PROBLEM DETAILS: Below are records; report the number of lines in them that include the word "purple", with no other text.

Colored object listings

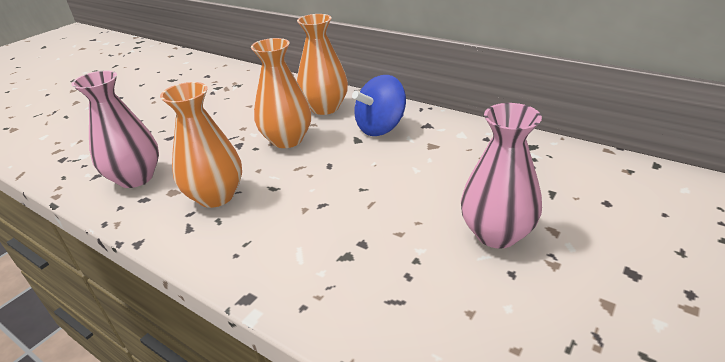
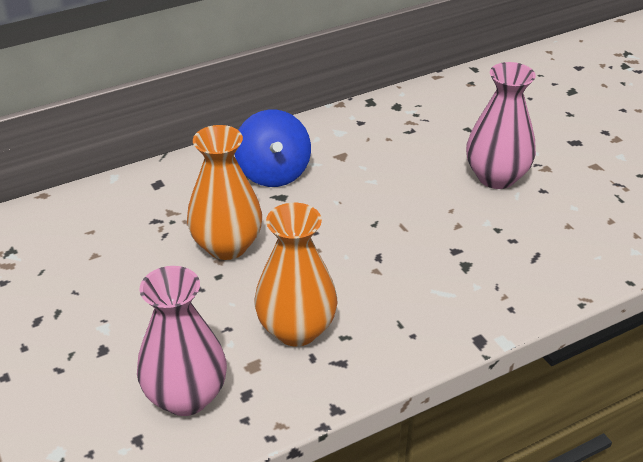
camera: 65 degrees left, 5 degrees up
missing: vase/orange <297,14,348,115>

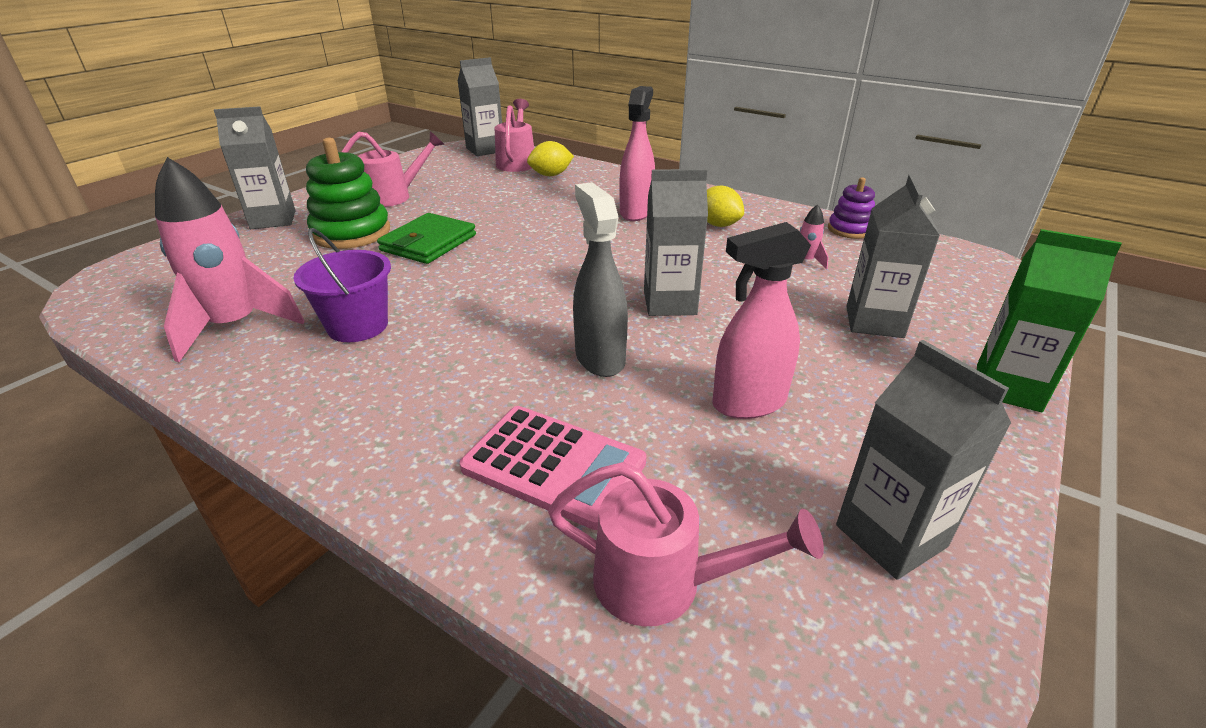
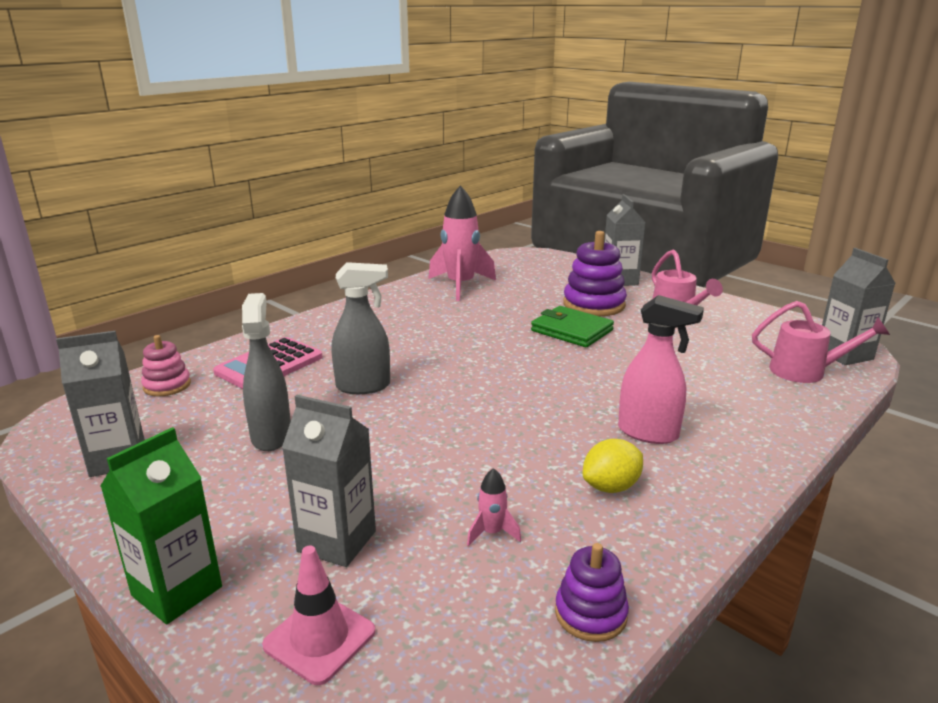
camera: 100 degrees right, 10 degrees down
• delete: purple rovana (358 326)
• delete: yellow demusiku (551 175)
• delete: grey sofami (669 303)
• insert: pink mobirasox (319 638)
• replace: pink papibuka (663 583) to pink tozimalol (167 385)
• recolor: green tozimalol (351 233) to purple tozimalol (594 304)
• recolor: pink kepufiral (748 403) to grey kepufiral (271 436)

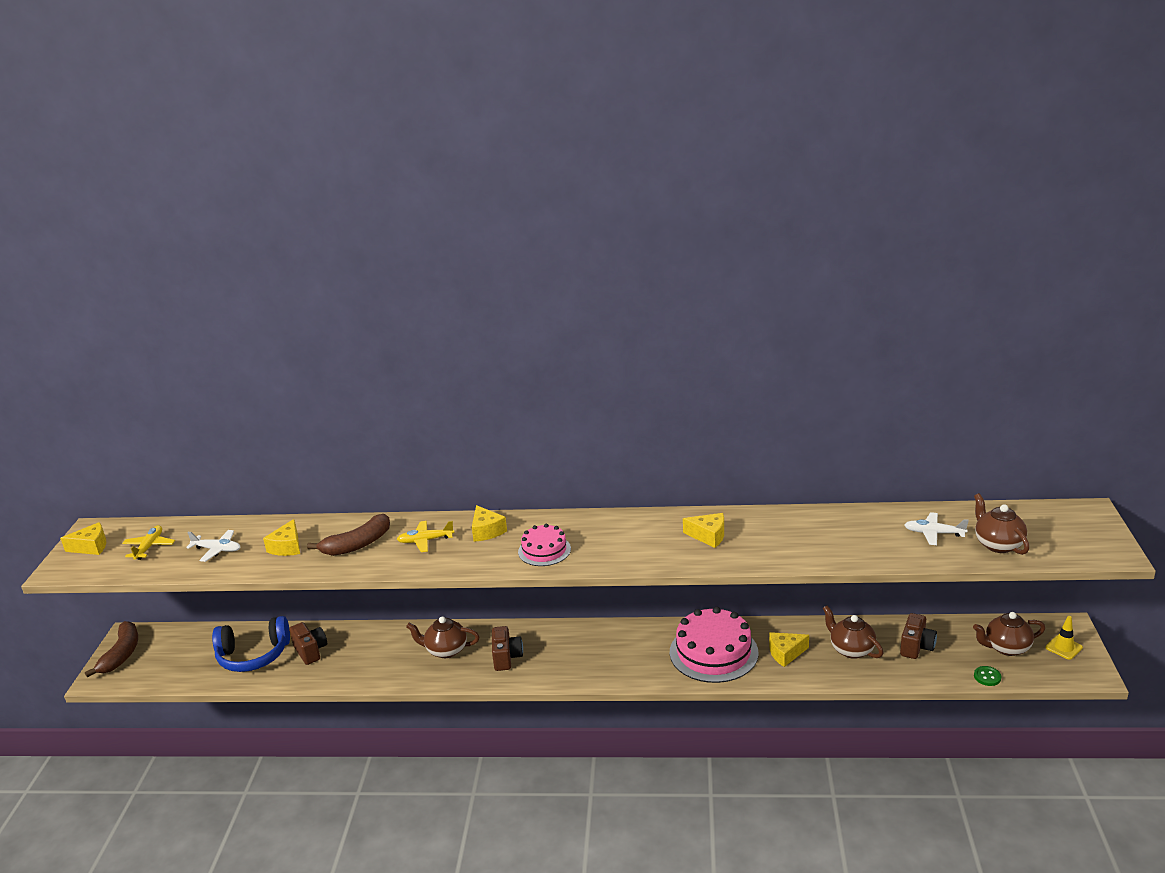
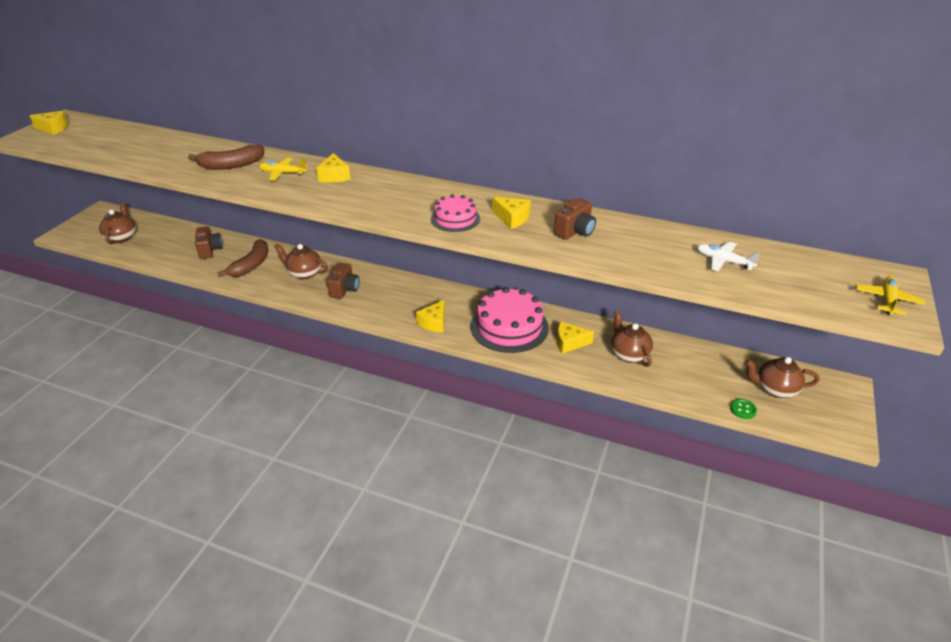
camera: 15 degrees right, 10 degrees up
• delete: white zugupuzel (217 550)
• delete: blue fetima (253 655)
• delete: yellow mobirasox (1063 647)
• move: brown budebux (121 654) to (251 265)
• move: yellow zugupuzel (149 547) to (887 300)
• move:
* * *
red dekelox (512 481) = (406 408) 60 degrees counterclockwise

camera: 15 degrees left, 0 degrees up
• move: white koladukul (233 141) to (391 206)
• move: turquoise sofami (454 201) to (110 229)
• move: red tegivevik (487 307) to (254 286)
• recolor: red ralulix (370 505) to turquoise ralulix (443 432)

REPLY: 2